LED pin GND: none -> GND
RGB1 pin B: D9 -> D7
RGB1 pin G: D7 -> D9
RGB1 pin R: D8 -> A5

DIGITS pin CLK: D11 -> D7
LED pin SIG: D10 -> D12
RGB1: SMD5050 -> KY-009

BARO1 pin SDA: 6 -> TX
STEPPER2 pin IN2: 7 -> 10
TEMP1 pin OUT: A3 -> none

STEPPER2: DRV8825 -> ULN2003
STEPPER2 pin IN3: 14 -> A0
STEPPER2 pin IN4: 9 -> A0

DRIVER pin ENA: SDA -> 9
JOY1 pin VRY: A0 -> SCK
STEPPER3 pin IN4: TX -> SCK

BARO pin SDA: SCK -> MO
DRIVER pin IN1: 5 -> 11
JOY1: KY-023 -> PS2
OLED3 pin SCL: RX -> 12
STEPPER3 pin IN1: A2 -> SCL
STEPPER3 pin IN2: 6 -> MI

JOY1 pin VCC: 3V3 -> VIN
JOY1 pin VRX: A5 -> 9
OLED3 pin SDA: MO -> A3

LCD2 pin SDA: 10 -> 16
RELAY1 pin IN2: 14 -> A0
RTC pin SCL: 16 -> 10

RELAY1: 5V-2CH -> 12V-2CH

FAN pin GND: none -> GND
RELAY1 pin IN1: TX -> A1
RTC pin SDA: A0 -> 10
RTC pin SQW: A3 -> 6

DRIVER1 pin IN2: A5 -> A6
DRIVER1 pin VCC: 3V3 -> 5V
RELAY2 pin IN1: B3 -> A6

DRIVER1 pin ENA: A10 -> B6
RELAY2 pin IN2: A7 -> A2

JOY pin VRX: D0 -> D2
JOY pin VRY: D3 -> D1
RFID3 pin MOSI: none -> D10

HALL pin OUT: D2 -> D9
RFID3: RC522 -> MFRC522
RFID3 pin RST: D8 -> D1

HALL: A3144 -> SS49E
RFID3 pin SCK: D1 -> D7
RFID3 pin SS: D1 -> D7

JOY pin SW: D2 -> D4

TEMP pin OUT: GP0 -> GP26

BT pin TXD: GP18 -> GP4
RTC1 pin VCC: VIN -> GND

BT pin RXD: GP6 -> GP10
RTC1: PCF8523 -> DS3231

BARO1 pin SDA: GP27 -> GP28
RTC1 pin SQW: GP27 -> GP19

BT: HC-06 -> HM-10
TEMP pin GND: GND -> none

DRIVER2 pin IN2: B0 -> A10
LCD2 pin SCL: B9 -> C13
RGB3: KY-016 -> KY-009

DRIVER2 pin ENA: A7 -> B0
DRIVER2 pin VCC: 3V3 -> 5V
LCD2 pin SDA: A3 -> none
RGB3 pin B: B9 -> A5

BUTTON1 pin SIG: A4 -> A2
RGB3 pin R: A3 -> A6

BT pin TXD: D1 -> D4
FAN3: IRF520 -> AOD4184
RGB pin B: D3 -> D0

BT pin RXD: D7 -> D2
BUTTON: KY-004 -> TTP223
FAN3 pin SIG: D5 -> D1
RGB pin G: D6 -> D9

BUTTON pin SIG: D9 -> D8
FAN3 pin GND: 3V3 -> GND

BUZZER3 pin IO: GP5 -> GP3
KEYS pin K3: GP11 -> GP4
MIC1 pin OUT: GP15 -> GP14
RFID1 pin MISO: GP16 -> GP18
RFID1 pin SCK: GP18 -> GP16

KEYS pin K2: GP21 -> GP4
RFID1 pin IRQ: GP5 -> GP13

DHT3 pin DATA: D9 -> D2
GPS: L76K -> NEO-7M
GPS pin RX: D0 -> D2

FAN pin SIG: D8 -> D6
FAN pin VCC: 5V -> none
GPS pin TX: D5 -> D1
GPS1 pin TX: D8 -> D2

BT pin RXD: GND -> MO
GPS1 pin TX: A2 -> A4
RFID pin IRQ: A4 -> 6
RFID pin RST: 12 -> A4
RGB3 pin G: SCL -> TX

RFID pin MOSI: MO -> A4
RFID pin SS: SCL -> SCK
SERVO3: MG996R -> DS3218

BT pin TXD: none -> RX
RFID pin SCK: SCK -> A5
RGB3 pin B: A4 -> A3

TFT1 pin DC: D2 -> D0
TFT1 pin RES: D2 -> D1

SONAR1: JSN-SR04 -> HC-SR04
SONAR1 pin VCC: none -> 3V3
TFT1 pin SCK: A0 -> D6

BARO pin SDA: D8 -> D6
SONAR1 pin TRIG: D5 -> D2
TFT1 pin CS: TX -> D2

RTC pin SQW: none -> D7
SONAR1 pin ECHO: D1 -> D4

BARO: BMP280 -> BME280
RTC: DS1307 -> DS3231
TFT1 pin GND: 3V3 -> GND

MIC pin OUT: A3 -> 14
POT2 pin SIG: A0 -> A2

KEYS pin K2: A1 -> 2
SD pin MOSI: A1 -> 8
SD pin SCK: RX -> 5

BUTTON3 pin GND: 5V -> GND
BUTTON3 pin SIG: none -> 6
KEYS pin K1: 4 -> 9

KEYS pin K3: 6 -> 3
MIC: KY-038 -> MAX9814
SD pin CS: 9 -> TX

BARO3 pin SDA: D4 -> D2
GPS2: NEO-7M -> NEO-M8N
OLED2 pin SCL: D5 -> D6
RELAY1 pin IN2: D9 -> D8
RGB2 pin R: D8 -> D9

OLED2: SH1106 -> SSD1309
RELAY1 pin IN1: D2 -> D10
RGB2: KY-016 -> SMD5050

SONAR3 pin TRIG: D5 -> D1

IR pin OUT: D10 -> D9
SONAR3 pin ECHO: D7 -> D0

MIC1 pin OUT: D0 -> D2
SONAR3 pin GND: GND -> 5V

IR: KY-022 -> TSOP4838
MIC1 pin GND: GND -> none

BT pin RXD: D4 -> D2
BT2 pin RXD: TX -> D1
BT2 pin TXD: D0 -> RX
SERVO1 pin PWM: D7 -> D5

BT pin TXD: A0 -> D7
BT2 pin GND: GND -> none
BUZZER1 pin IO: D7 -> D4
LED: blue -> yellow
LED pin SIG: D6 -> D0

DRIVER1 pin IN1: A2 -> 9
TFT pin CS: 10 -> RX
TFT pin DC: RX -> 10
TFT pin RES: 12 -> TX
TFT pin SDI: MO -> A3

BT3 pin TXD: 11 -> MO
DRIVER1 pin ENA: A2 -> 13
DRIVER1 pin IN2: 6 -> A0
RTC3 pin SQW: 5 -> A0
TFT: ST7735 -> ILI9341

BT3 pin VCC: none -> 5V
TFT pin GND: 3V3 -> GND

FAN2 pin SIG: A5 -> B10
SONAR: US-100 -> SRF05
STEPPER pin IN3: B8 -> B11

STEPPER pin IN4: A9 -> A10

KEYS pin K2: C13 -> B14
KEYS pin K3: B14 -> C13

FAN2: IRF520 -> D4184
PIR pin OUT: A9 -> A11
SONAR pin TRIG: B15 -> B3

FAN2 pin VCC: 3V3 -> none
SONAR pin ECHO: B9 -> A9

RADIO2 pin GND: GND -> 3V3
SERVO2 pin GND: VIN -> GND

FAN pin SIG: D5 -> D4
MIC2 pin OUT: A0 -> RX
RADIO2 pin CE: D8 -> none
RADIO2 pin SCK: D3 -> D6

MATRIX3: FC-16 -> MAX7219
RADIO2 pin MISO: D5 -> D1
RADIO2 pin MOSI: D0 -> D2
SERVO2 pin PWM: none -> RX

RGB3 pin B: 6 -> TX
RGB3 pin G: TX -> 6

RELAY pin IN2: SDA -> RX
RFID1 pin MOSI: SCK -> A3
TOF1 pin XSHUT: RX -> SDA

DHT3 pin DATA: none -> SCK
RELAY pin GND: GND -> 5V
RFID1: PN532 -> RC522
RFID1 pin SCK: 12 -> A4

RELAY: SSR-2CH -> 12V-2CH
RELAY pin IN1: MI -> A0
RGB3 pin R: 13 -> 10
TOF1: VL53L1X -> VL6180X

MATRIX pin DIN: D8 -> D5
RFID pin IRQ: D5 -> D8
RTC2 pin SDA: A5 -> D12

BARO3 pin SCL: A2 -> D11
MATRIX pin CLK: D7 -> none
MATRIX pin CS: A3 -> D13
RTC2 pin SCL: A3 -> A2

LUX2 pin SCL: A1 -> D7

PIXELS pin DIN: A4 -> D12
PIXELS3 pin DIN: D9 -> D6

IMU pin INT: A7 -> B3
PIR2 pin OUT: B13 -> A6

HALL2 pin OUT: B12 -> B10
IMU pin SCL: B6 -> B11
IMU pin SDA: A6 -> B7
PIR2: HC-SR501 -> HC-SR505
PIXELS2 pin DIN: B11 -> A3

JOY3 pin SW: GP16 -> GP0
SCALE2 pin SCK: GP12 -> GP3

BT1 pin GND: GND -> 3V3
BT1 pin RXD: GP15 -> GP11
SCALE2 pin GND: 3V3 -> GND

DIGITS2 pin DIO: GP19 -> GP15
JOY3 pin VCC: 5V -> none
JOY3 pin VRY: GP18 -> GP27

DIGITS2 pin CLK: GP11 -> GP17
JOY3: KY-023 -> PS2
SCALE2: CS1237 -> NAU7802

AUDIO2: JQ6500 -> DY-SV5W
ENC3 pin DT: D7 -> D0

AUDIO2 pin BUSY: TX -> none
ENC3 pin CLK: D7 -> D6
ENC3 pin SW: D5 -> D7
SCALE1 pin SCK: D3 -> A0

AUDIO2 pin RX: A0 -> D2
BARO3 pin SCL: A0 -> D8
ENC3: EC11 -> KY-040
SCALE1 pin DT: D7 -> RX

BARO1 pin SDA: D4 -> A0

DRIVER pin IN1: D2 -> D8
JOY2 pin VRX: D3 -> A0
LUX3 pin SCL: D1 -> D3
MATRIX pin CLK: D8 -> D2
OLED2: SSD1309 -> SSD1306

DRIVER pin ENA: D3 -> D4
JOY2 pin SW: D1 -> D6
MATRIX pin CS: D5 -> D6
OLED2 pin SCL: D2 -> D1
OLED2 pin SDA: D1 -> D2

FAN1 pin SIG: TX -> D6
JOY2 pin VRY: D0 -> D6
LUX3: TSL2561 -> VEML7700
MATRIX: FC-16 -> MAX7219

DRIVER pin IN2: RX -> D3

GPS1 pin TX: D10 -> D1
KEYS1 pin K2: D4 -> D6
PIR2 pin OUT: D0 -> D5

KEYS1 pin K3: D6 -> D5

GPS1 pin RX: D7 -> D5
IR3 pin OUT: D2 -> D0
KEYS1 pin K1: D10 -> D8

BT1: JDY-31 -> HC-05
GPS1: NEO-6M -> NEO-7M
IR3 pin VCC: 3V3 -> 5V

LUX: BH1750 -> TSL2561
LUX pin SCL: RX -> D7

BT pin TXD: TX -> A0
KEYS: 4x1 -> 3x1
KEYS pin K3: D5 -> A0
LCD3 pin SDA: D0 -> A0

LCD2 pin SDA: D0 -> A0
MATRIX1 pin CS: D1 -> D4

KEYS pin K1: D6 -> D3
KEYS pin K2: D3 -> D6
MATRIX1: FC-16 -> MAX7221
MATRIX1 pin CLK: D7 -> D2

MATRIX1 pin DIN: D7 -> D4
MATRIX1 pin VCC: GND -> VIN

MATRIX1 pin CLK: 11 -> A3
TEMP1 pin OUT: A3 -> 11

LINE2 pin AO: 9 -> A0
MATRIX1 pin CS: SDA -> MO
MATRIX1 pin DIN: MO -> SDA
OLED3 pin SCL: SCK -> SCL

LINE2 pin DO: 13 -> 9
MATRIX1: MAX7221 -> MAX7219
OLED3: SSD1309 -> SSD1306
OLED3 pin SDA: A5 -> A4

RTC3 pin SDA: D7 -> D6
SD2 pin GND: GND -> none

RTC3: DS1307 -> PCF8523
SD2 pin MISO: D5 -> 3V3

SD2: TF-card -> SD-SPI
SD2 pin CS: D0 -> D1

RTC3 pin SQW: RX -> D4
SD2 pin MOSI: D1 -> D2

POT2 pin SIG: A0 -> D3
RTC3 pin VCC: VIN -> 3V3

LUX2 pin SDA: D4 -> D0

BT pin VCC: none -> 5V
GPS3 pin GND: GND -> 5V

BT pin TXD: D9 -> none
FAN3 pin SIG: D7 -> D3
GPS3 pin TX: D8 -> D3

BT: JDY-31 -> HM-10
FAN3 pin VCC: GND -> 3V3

####

Directions for this task:
Each line from the first line of the entries up to and including the line containing "LCD2 pin SDA: A3 -> none" should be transcribed exactly, with all other lines left out.

Answer to this problem:
LED pin GND: none -> GND
RGB1 pin B: D9 -> D7
RGB1 pin G: D7 -> D9
RGB1 pin R: D8 -> A5

DIGITS pin CLK: D11 -> D7
LED pin SIG: D10 -> D12
RGB1: SMD5050 -> KY-009

BARO1 pin SDA: 6 -> TX
STEPPER2 pin IN2: 7 -> 10
TEMP1 pin OUT: A3 -> none

STEPPER2: DRV8825 -> ULN2003
STEPPER2 pin IN3: 14 -> A0
STEPPER2 pin IN4: 9 -> A0

DRIVER pin ENA: SDA -> 9
JOY1 pin VRY: A0 -> SCK
STEPPER3 pin IN4: TX -> SCK

BARO pin SDA: SCK -> MO
DRIVER pin IN1: 5 -> 11
JOY1: KY-023 -> PS2
OLED3 pin SCL: RX -> 12
STEPPER3 pin IN1: A2 -> SCL
STEPPER3 pin IN2: 6 -> MI

JOY1 pin VCC: 3V3 -> VIN
JOY1 pin VRX: A5 -> 9
OLED3 pin SDA: MO -> A3

LCD2 pin SDA: 10 -> 16
RELAY1 pin IN2: 14 -> A0
RTC pin SCL: 16 -> 10

RELAY1: 5V-2CH -> 12V-2CH

FAN pin GND: none -> GND
RELAY1 pin IN1: TX -> A1
RTC pin SDA: A0 -> 10
RTC pin SQW: A3 -> 6

DRIVER1 pin IN2: A5 -> A6
DRIVER1 pin VCC: 3V3 -> 5V
RELAY2 pin IN1: B3 -> A6

DRIVER1 pin ENA: A10 -> B6
RELAY2 pin IN2: A7 -> A2

JOY pin VRX: D0 -> D2
JOY pin VRY: D3 -> D1
RFID3 pin MOSI: none -> D10

HALL pin OUT: D2 -> D9
RFID3: RC522 -> MFRC522
RFID3 pin RST: D8 -> D1

HALL: A3144 -> SS49E
RFID3 pin SCK: D1 -> D7
RFID3 pin SS: D1 -> D7

JOY pin SW: D2 -> D4

TEMP pin OUT: GP0 -> GP26

BT pin TXD: GP18 -> GP4
RTC1 pin VCC: VIN -> GND

BT pin RXD: GP6 -> GP10
RTC1: PCF8523 -> DS3231

BARO1 pin SDA: GP27 -> GP28
RTC1 pin SQW: GP27 -> GP19

BT: HC-06 -> HM-10
TEMP pin GND: GND -> none

DRIVER2 pin IN2: B0 -> A10
LCD2 pin SCL: B9 -> C13
RGB3: KY-016 -> KY-009

DRIVER2 pin ENA: A7 -> B0
DRIVER2 pin VCC: 3V3 -> 5V
LCD2 pin SDA: A3 -> none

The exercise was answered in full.